*** Opening Data for analysis ***

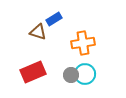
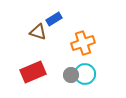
orange cross: rotated 10 degrees counterclockwise
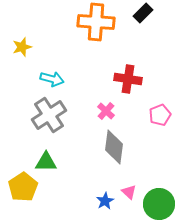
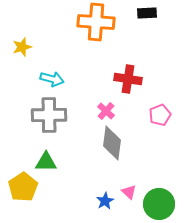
black rectangle: moved 4 px right; rotated 42 degrees clockwise
gray cross: rotated 32 degrees clockwise
gray diamond: moved 2 px left, 4 px up
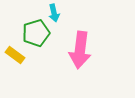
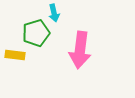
yellow rectangle: rotated 30 degrees counterclockwise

*** Closing Data for analysis ***

Give back, word for word, the lines from the one containing "black rectangle: moved" through the last line of the listing above; include both ends and exclude the pictures.

black rectangle: moved 4 px right; rotated 42 degrees clockwise
gray cross: rotated 32 degrees clockwise
gray diamond: moved 2 px left, 4 px up
yellow rectangle: rotated 30 degrees counterclockwise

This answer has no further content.